* _REQUIRED ACTION_
Reproduce the entries exactly. Omit none of them.

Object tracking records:
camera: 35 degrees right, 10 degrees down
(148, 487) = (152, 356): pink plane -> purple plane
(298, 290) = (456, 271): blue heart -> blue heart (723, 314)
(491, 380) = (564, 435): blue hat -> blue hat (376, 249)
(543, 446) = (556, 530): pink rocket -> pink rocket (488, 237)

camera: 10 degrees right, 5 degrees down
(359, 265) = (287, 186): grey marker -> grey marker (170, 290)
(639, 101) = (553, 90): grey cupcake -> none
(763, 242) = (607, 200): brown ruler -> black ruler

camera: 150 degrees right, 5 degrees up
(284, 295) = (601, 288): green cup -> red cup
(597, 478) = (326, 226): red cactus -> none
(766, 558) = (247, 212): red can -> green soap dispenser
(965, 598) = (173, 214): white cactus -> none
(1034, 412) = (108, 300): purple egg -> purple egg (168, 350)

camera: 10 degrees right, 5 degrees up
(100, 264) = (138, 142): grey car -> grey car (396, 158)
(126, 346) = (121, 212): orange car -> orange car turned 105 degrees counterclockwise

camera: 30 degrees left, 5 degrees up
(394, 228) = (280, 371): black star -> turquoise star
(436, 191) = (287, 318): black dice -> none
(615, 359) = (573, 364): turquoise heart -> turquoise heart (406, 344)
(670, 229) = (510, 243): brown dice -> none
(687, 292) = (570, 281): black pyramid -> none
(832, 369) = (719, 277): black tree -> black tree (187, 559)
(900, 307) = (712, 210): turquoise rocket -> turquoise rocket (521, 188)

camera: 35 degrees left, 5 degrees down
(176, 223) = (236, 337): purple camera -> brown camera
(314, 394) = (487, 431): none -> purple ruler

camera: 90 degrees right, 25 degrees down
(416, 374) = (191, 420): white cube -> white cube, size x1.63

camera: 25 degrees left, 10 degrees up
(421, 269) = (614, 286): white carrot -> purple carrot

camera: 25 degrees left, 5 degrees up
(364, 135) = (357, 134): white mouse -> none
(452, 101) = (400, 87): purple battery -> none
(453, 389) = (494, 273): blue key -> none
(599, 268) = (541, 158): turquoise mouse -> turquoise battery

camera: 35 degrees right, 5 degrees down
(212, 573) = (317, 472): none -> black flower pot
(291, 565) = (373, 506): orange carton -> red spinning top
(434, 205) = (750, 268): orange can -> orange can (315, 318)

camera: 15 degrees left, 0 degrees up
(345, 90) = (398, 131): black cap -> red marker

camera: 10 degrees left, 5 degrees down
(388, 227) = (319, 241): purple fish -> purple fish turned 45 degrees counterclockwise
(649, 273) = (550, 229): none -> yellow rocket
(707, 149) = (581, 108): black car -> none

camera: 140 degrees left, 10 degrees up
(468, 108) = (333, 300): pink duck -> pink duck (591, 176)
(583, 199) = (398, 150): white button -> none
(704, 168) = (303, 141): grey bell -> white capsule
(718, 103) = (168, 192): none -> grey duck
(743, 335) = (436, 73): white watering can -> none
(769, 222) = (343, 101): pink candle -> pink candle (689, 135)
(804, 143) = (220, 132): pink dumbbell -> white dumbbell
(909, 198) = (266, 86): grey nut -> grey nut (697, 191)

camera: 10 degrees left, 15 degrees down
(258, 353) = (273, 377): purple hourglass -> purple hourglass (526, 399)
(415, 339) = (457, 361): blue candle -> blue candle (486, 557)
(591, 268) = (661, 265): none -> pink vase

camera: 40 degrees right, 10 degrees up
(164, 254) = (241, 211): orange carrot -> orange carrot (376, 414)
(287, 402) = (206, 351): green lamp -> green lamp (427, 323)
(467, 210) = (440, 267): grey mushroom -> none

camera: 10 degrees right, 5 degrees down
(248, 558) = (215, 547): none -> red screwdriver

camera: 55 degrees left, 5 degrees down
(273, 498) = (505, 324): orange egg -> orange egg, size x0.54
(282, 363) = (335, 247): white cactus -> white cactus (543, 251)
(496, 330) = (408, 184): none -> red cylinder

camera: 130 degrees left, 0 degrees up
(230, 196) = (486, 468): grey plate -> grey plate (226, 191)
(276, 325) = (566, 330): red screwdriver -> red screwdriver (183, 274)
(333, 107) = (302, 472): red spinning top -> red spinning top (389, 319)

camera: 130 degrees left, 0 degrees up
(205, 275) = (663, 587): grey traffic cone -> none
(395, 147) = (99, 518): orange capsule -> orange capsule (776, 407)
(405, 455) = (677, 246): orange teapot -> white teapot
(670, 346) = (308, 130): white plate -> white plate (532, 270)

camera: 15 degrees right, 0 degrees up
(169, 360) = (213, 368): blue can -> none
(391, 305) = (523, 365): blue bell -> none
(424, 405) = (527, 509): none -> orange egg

* _SOLUTION FOR THIS TASK_
camera: 35 degrees right, 10 degrees down
(148, 487) = (152, 356): pink plane -> purple plane
(298, 290) = (456, 271): blue heart -> blue heart (723, 314)
(491, 380) = (564, 435): blue hat -> blue hat (376, 249)
(543, 446) = (556, 530): pink rocket -> pink rocket (488, 237)

camera: 10 degrees right, 5 degrees down
(359, 265) = (287, 186): grey marker -> grey marker (170, 290)
(639, 101) = (553, 90): grey cupcake -> none
(763, 242) = (607, 200): brown ruler -> black ruler

camera: 150 degrees right, 5 degrees up
(284, 295) = (601, 288): green cup -> red cup
(597, 478) = (326, 226): red cactus -> none
(766, 558) = (247, 212): red can -> green soap dispenser
(965, 598) = (173, 214): white cactus -> none
(1034, 412) = (108, 300): purple egg -> purple egg (168, 350)

camera: 10 degrees right, 5 degrees up
(100, 264) = (138, 142): grey car -> grey car (396, 158)
(126, 346) = (121, 212): orange car -> orange car turned 105 degrees counterclockwise

camera: 30 degrees left, 5 degrees up
(394, 228) = (280, 371): black star -> turquoise star
(436, 191) = (287, 318): black dice -> none
(615, 359) = (573, 364): turquoise heart -> turquoise heart (406, 344)
(670, 229) = (510, 243): brown dice -> none
(687, 292) = (570, 281): black pyramid -> none
(832, 369) = (719, 277): black tree -> black tree (187, 559)
(900, 307) = (712, 210): turquoise rocket -> turquoise rocket (521, 188)

camera: 35 degrees left, 5 degrees down
(176, 223) = (236, 337): purple camera -> brown camera
(314, 394) = (487, 431): none -> purple ruler

camera: 90 degrees right, 25 degrees down
(416, 374) = (191, 420): white cube -> white cube, size x1.63

camera: 25 degrees left, 10 degrees up
(421, 269) = (614, 286): white carrot -> purple carrot

camera: 25 degrees left, 5 degrees up
(364, 135) = (357, 134): white mouse -> none
(452, 101) = (400, 87): purple battery -> none
(453, 389) = (494, 273): blue key -> none
(599, 268) = (541, 158): turquoise mouse -> turquoise battery

camera: 35 degrees right, 5 degrees down
(212, 573) = (317, 472): none -> black flower pot
(291, 565) = (373, 506): orange carton -> red spinning top
(434, 205) = (750, 268): orange can -> orange can (315, 318)

camera: 15 degrees left, 0 degrees up
(345, 90) = (398, 131): black cap -> red marker

camera: 10 degrees left, 5 degrees down
(388, 227) = (319, 241): purple fish -> purple fish turned 45 degrees counterclockwise
(649, 273) = (550, 229): none -> yellow rocket
(707, 149) = (581, 108): black car -> none

camera: 140 degrees left, 10 degrees up
(468, 108) = (333, 300): pink duck -> pink duck (591, 176)
(583, 199) = (398, 150): white button -> none
(704, 168) = (303, 141): grey bell -> white capsule
(718, 103) = (168, 192): none -> grey duck
(743, 335) = (436, 73): white watering can -> none
(769, 222) = (343, 101): pink candle -> pink candle (689, 135)
(804, 143) = (220, 132): pink dumbbell -> white dumbbell
(909, 198) = (266, 86): grey nut -> grey nut (697, 191)

camera: 10 degrees left, 15 degrees down
(258, 353) = (273, 377): purple hourglass -> purple hourglass (526, 399)
(415, 339) = (457, 361): blue candle -> blue candle (486, 557)
(591, 268) = (661, 265): none -> pink vase

camera: 40 degrees right, 10 degrees up
(164, 254) = (241, 211): orange carrot -> orange carrot (376, 414)
(287, 402) = (206, 351): green lamp -> green lamp (427, 323)
(467, 210) = (440, 267): grey mushroom -> none

camera: 10 degrees right, 5 degrees down
(248, 558) = (215, 547): none -> red screwdriver

camera: 55 degrees left, 5 degrees down
(273, 498) = (505, 324): orange egg -> orange egg, size x0.54
(282, 363) = (335, 247): white cactus -> white cactus (543, 251)
(496, 330) = (408, 184): none -> red cylinder

camera: 130 degrees left, 0 degrees up
(230, 196) = (486, 468): grey plate -> grey plate (226, 191)
(276, 325) = (566, 330): red screwdriver -> red screwdriver (183, 274)
(333, 107) = (302, 472): red spinning top -> red spinning top (389, 319)

camera: 130 degrees left, 0 degrees up
(205, 275) = (663, 587): grey traffic cone -> none
(395, 147) = (99, 518): orange capsule -> orange capsule (776, 407)
(405, 455) = (677, 246): orange teapot -> white teapot
(670, 346) = (308, 130): white plate -> white plate (532, 270)

camera: 15 degrees right, 0 degrees up
(169, 360) = (213, 368): blue can -> none
(391, 305) = (523, 365): blue bell -> none
(424, 405) = (527, 509): none -> orange egg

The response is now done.